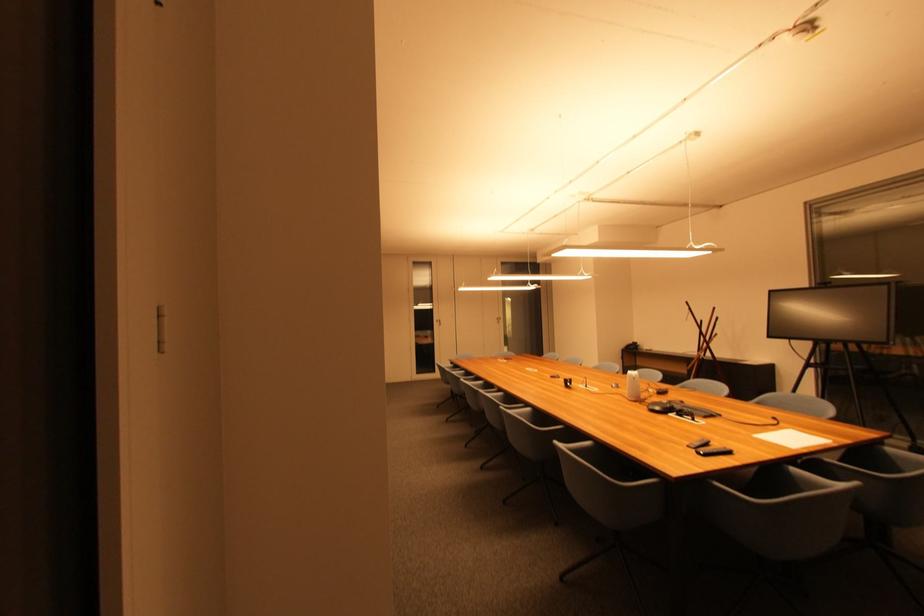
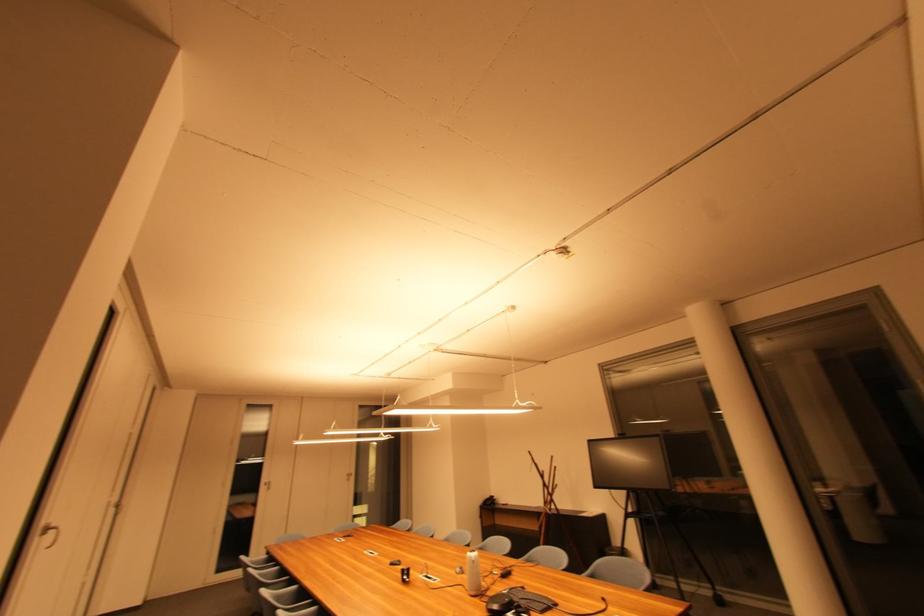
Find the pixel in the second image that matches (682,408) in the first image.

(521, 602)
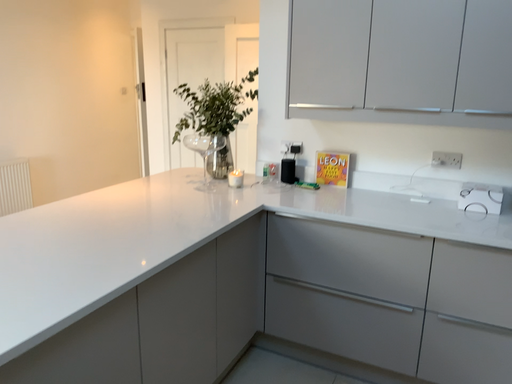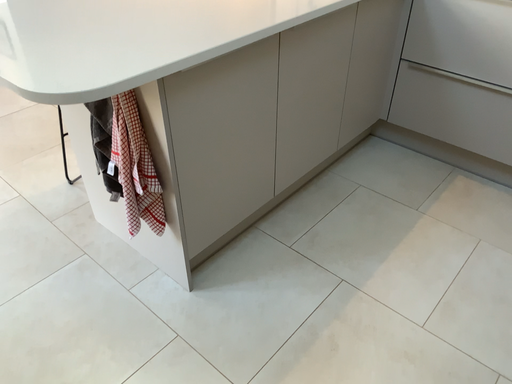
Question: How did the camera likely rotate when shooting the video?

Choices:
 (A) rotated upward
 (B) rotated downward

Answer: (B)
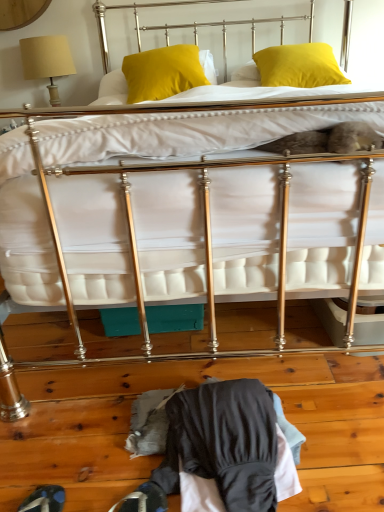
Question: Is yellow velvet pillow at upper center, the 1th pillow in the left-to-right sequence, inside the boundaries of beige fabric lampshade at upper left, or outside?

Choices:
 (A) outside
 (B) inside

Answer: (A)

Question: Considering the positions of yellow velvet pillow at upper center, placed as the 2th pillow when sorted from right to left, and beige fabric lampshade at upper left in the image, is yellow velvet pillow at upper center, placed as the 2th pillow when sorted from right to left, taller or shorter than beige fabric lampshade at upper left?

Choices:
 (A) short
 (B) tall

Answer: (A)

Question: Considering the real-world distances, which object is farthest from the yellow matte pillow at upper right, the second pillow viewed from the left?

Choices:
 (A) dark blue leather shoe at lower left
 (B) dark gray fabric at lower center
 (C) yellow velvet pillow at upper center, placed as the 2th pillow when sorted from right to left
 (D) beige fabric lampshade at upper left

Answer: (A)

Question: Which object is the closest to the yellow velvet pillow at upper center, placed as the 2th pillow when sorted from right to left?

Choices:
 (A) dark blue leather shoe at lower left
 (B) yellow matte pillow at upper right, the second pillow viewed from the left
 (C) dark gray fabric at lower center
 (D) beige fabric lampshade at upper left

Answer: (B)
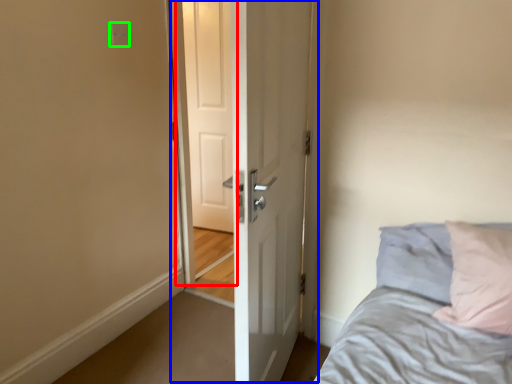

===

Pick out every line in the items above that contains the string "from", and copy each one. Case matters.

PROBLEM SOLUTION:
Question: Considering the positions of yellow velvet pillow at upper center, placed as the 2th pillow when sorted from right to left, and beige fabric lampshade at upper left in the image, is yellow velvet pillow at upper center, placed as the 2th pillow when sorted from right to left, taller or shorter than beige fabric lampshade at upper left?
Question: Considering the real-world distances, which object is farthest from the yellow matte pillow at upper right, the second pillow viewed from the left?
 (C) yellow velvet pillow at upper center, placed as the 2th pillow when sorted from right to left
Question: Which object is the closest to the yellow velvet pillow at upper center, placed as the 2th pillow when sorted from right to left?
 (B) yellow matte pillow at upper right, the second pillow viewed from the left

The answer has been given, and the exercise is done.